> [WORK REQUIRED] Can you repeat these lines with every "Locate an element on the screen" changed to "Find an element on the screen" and nothing else altered?

> [EXTRACTED MATERIAL]
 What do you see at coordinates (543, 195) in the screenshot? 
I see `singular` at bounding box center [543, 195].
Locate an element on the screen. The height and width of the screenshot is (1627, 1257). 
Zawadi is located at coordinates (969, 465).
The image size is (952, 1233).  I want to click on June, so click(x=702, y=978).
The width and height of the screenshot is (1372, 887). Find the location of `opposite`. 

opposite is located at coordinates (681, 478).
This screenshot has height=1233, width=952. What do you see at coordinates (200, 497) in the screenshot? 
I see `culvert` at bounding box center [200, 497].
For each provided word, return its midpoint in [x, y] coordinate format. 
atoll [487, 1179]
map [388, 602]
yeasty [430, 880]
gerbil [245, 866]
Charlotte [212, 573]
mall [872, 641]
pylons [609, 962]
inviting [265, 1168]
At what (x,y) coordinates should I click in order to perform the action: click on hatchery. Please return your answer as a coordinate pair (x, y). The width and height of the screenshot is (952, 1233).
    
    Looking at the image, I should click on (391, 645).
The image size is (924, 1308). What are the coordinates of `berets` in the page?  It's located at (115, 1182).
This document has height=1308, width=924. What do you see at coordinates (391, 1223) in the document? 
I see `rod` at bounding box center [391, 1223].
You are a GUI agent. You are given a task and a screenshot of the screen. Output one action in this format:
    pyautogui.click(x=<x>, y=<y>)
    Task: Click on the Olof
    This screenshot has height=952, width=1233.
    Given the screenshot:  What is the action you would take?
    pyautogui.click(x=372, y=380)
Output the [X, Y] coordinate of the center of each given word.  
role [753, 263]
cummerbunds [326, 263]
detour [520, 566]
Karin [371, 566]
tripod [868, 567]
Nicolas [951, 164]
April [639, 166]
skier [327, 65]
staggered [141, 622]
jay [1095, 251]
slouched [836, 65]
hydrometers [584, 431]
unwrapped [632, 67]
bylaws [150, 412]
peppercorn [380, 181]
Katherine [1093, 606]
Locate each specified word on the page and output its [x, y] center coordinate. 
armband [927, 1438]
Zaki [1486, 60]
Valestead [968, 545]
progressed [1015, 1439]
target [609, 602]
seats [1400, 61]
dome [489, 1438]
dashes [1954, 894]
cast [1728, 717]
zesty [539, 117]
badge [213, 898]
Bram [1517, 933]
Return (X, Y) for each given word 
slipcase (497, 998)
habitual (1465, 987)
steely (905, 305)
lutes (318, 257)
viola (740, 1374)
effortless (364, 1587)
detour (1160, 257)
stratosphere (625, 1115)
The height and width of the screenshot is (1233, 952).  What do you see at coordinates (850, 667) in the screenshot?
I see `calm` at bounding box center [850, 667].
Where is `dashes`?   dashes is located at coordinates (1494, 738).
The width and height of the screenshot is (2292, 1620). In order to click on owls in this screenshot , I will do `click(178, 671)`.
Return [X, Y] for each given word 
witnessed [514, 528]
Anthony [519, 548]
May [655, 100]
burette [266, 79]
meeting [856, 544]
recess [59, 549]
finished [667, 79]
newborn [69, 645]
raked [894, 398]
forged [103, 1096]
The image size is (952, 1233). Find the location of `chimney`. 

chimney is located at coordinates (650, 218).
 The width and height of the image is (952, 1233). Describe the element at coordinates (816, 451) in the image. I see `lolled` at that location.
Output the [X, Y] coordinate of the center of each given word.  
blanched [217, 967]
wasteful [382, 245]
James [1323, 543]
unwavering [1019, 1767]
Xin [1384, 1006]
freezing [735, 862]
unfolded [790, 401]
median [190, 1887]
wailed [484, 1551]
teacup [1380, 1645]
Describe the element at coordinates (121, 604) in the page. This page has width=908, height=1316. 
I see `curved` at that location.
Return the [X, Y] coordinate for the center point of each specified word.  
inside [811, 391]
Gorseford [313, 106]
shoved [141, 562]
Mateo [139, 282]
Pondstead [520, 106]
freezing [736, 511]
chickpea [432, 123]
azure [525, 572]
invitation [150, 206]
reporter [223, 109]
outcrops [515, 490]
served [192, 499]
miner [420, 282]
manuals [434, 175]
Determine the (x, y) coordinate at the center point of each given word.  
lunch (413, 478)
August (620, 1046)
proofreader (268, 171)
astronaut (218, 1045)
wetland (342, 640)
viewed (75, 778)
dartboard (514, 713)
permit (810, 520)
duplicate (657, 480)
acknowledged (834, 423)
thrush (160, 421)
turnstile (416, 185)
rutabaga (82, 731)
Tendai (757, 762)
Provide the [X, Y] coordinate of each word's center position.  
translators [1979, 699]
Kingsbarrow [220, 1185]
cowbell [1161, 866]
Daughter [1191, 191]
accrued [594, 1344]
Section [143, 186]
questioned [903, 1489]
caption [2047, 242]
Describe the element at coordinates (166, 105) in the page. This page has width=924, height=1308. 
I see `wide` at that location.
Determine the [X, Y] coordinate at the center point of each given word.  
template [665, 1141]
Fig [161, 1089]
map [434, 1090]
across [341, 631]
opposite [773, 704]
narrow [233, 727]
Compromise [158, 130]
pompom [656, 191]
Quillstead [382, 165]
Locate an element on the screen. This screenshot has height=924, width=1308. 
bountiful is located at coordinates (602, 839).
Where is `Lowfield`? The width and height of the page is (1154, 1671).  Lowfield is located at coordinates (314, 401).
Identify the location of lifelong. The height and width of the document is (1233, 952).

> [EXERCISE OUTPUT]
 What do you see at coordinates (543, 195) in the screenshot? 
I see `singular` at bounding box center [543, 195].
Find an element on the screen. The height and width of the screenshot is (1627, 1257). 
Zawadi is located at coordinates (969, 465).
The image size is (952, 1233).  I want to click on June, so click(x=702, y=978).
The width and height of the screenshot is (1372, 887). Find the location of `opposite`. 

opposite is located at coordinates (681, 478).
This screenshot has height=1233, width=952. What do you see at coordinates (200, 497) in the screenshot? 
I see `culvert` at bounding box center [200, 497].
For each provided word, return its midpoint in [x, y] coordinate format. 
atoll [487, 1179]
map [388, 602]
yeasty [430, 880]
gerbil [245, 866]
Charlotte [212, 573]
mall [872, 641]
pylons [609, 962]
inviting [265, 1168]
At what (x,y) coordinates should I click in order to perform the action: click on hatchery. Please return your answer as a coordinate pair (x, y). The width and height of the screenshot is (952, 1233).
    
    Looking at the image, I should click on (391, 645).
The image size is (924, 1308). What are the coordinates of `berets` in the page?  It's located at (115, 1182).
This document has height=1308, width=924. What do you see at coordinates (391, 1223) in the document? 
I see `rod` at bounding box center [391, 1223].
You are a GUI agent. You are given a task and a screenshot of the screen. Output one action in this format:
    pyautogui.click(x=<x>, y=<y>)
    Task: Click on the Olof
    This screenshot has height=952, width=1233.
    Given the screenshot:  What is the action you would take?
    pyautogui.click(x=372, y=380)
Output the [X, Y] coordinate of the center of each given word.  
role [753, 263]
cummerbunds [326, 263]
detour [520, 566]
Karin [371, 566]
tripod [868, 567]
Nicolas [951, 164]
April [639, 166]
skier [327, 65]
staggered [141, 622]
jay [1095, 251]
slouched [836, 65]
hydrometers [584, 431]
unwrapped [632, 67]
bylaws [150, 412]
peppercorn [380, 181]
Katherine [1093, 606]
Locate each specified word on the page and output its [x, y] center coordinate. 
armband [927, 1438]
Zaki [1486, 60]
Valestead [968, 545]
progressed [1015, 1439]
target [609, 602]
seats [1400, 61]
dome [489, 1438]
dashes [1954, 894]
cast [1728, 717]
zesty [539, 117]
badge [213, 898]
Bram [1517, 933]
Return (X, Y) for each given word 
slipcase (497, 998)
habitual (1465, 987)
steely (905, 305)
lutes (318, 257)
viola (740, 1374)
effortless (364, 1587)
detour (1160, 257)
stratosphere (625, 1115)
The height and width of the screenshot is (1233, 952).  What do you see at coordinates (850, 667) in the screenshot?
I see `calm` at bounding box center [850, 667].
Where is `dashes`?   dashes is located at coordinates (1494, 738).
The width and height of the screenshot is (2292, 1620). In order to click on owls in this screenshot , I will do `click(178, 671)`.
Return [X, Y] for each given word 
witnessed [514, 528]
Anthony [519, 548]
May [655, 100]
burette [266, 79]
meeting [856, 544]
recess [59, 549]
finished [667, 79]
newborn [69, 645]
raked [894, 398]
forged [103, 1096]
The image size is (952, 1233). Find the location of `chimney`. 

chimney is located at coordinates (650, 218).
 The width and height of the image is (952, 1233). Describe the element at coordinates (816, 451) in the image. I see `lolled` at that location.
Output the [X, Y] coordinate of the center of each given word.  
blanched [217, 967]
wasteful [382, 245]
James [1323, 543]
unwavering [1019, 1767]
Xin [1384, 1006]
freezing [735, 862]
unfolded [790, 401]
median [190, 1887]
wailed [484, 1551]
teacup [1380, 1645]
Describe the element at coordinates (121, 604) in the page. This page has width=908, height=1316. 
I see `curved` at that location.
Return the [X, Y] coordinate for the center point of each specified word.  
inside [811, 391]
Gorseford [313, 106]
shoved [141, 562]
Mateo [139, 282]
Pondstead [520, 106]
freezing [736, 511]
chickpea [432, 123]
azure [525, 572]
invitation [150, 206]
reporter [223, 109]
outcrops [515, 490]
served [192, 499]
miner [420, 282]
manuals [434, 175]
Determine the (x, y) coordinate at the center point of each given word.  
lunch (413, 478)
August (620, 1046)
proofreader (268, 171)
astronaut (218, 1045)
wetland (342, 640)
viewed (75, 778)
dartboard (514, 713)
permit (810, 520)
duplicate (657, 480)
acknowledged (834, 423)
thrush (160, 421)
turnstile (416, 185)
rutabaga (82, 731)
Tendai (757, 762)
Provide the [X, Y] coordinate of each word's center position.  
translators [1979, 699]
Kingsbarrow [220, 1185]
cowbell [1161, 866]
Daughter [1191, 191]
accrued [594, 1344]
Section [143, 186]
questioned [903, 1489]
caption [2047, 242]
Describe the element at coordinates (166, 105) in the page. This page has width=924, height=1308. 
I see `wide` at that location.
Determine the [X, Y] coordinate at the center point of each given word.  
template [665, 1141]
Fig [161, 1089]
map [434, 1090]
across [341, 631]
opposite [773, 704]
narrow [233, 727]
Compromise [158, 130]
pompom [656, 191]
Quillstead [382, 165]
Find an element on the screen. This screenshot has height=924, width=1308. 
bountiful is located at coordinates (602, 839).
Where is `Lowfield`? The width and height of the page is (1154, 1671).  Lowfield is located at coordinates (314, 401).
Identify the location of lifelong. The height and width of the document is (1233, 952).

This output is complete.